*** DATA ***

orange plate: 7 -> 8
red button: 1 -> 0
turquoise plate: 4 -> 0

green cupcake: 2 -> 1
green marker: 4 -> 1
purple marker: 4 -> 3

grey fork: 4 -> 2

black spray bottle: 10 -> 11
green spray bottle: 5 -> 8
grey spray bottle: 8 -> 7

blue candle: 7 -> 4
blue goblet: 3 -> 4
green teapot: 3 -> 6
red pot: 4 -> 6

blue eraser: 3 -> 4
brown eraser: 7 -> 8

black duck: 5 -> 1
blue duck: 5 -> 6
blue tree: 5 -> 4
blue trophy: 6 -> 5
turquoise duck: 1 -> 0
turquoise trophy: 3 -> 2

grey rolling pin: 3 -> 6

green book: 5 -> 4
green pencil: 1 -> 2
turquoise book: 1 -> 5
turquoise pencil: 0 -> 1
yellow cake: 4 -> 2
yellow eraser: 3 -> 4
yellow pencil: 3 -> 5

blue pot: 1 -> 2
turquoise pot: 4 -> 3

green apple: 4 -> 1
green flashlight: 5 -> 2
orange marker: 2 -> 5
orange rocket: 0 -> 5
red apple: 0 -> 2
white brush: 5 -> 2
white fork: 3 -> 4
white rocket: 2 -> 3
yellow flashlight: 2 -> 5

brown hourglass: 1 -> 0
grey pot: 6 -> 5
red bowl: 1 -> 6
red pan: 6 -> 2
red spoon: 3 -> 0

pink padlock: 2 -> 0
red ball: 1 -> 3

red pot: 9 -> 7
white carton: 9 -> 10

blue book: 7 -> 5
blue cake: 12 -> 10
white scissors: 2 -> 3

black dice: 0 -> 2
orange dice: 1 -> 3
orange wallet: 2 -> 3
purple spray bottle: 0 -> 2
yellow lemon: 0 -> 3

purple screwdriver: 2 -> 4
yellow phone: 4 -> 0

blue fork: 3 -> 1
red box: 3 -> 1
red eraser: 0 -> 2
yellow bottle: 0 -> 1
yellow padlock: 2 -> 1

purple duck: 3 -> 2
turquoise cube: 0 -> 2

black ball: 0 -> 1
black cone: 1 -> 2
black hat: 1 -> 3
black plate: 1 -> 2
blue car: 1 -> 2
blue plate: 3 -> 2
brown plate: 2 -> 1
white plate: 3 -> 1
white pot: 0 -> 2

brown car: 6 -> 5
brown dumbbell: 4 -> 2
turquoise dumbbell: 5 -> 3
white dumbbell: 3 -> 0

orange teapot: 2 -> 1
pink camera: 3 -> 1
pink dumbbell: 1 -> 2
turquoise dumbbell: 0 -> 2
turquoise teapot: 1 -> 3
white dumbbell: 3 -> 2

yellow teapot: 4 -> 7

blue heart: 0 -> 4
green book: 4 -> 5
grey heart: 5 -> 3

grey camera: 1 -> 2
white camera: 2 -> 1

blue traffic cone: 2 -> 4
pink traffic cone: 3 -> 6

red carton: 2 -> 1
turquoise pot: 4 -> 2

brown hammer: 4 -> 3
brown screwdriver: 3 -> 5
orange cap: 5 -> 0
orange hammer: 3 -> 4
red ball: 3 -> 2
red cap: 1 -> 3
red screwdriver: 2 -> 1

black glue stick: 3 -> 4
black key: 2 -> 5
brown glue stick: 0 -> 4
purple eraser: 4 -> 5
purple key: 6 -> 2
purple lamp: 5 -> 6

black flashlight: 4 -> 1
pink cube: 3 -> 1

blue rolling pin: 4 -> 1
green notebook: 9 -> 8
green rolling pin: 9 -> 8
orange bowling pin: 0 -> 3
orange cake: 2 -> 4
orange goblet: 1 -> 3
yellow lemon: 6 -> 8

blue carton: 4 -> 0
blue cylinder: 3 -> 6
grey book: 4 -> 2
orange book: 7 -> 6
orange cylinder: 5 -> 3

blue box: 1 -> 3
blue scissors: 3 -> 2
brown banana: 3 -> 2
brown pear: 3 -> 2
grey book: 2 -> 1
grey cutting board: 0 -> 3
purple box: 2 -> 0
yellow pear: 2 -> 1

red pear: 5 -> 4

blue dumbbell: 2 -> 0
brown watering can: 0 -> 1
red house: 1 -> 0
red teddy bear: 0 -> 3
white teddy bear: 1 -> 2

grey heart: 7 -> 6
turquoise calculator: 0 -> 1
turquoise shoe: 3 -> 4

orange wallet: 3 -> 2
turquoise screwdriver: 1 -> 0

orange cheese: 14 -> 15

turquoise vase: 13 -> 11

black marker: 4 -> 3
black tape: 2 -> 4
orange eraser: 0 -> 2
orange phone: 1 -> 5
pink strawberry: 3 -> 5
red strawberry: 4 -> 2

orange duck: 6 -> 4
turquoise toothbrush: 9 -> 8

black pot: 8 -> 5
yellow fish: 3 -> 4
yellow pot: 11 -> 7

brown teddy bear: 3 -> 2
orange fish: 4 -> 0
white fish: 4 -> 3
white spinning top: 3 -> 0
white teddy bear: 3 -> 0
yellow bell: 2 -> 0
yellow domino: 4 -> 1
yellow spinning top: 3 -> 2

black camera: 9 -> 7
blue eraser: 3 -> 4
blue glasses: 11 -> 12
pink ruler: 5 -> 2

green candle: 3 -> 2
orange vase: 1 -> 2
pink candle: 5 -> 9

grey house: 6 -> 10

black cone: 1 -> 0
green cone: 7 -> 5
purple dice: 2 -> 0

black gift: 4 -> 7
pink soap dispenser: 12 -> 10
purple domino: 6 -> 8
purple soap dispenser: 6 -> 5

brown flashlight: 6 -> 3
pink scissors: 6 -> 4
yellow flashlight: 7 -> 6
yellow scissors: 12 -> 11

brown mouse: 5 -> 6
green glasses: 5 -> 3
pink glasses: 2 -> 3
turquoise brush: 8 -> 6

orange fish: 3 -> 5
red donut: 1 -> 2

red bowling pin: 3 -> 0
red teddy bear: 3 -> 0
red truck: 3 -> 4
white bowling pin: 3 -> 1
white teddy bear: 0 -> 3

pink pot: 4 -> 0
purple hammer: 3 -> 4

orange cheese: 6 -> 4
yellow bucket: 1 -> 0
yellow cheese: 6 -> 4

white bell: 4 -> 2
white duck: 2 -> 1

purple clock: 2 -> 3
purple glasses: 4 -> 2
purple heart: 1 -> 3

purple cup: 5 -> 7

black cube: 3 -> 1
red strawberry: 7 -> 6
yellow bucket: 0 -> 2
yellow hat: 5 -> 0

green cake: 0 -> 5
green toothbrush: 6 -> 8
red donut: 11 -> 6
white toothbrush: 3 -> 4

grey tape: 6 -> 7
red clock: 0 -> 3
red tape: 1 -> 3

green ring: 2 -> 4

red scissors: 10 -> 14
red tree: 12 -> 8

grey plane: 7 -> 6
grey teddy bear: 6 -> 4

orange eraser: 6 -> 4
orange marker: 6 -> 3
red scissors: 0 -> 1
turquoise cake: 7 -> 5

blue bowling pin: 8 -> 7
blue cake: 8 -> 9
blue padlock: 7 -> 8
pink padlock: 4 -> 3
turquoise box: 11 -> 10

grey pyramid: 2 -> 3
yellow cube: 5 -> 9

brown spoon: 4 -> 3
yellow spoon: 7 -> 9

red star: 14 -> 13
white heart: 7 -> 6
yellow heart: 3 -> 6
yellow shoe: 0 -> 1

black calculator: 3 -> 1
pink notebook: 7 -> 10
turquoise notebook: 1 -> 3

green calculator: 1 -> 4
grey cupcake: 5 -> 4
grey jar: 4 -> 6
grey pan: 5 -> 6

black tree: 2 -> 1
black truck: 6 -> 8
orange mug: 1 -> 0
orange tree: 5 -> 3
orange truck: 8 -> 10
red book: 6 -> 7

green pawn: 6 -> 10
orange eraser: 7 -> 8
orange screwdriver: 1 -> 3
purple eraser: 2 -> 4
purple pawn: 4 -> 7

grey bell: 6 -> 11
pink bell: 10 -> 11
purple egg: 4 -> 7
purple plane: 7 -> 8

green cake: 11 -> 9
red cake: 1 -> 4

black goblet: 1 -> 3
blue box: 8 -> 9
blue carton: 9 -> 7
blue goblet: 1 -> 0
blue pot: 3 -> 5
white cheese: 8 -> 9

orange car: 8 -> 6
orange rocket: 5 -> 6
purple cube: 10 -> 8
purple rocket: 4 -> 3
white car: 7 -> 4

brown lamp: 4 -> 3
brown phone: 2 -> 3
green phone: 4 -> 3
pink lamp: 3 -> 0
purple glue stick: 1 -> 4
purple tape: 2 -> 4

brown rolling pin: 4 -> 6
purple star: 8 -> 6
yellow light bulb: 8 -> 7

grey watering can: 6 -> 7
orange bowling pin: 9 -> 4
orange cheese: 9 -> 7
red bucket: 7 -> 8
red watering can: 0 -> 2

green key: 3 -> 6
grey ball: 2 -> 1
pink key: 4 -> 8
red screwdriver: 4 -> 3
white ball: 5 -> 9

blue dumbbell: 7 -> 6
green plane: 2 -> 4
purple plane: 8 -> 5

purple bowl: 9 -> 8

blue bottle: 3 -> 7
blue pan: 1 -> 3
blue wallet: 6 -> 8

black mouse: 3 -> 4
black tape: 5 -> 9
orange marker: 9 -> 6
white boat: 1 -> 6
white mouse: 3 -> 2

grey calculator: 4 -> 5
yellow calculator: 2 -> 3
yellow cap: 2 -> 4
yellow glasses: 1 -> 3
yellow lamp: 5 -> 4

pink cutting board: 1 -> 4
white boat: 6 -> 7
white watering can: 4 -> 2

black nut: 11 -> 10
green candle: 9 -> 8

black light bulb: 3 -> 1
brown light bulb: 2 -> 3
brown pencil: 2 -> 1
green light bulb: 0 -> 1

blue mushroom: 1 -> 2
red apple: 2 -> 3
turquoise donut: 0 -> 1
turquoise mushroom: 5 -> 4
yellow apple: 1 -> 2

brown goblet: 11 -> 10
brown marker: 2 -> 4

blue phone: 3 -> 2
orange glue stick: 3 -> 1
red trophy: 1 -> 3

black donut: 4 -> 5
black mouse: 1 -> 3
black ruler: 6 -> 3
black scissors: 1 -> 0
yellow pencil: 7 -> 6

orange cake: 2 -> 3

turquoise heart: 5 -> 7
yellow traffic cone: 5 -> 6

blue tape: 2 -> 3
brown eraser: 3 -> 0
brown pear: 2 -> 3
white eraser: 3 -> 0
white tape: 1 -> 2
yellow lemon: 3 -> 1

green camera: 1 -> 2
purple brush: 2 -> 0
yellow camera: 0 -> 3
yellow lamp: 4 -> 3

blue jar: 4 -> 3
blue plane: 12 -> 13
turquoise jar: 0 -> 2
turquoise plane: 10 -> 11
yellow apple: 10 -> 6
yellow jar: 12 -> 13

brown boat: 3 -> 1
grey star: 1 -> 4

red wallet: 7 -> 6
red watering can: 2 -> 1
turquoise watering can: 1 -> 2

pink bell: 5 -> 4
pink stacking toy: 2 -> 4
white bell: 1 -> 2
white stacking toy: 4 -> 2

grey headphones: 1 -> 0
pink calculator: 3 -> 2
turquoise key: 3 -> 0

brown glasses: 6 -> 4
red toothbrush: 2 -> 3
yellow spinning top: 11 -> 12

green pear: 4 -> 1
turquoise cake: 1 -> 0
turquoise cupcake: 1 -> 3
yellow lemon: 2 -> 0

*** End of DATA ***

§ **PROBLEM STATEMENT**
Of all the entries above, output exactly the lines between the one holding "grey rolling pin: 3 -> 6" and the one holding "brown hourglass: 1 -> 0", inclusive.

§ **RESULT OF THIS TASK**
grey rolling pin: 3 -> 6

green book: 5 -> 4
green pencil: 1 -> 2
turquoise book: 1 -> 5
turquoise pencil: 0 -> 1
yellow cake: 4 -> 2
yellow eraser: 3 -> 4
yellow pencil: 3 -> 5

blue pot: 1 -> 2
turquoise pot: 4 -> 3

green apple: 4 -> 1
green flashlight: 5 -> 2
orange marker: 2 -> 5
orange rocket: 0 -> 5
red apple: 0 -> 2
white brush: 5 -> 2
white fork: 3 -> 4
white rocket: 2 -> 3
yellow flashlight: 2 -> 5

brown hourglass: 1 -> 0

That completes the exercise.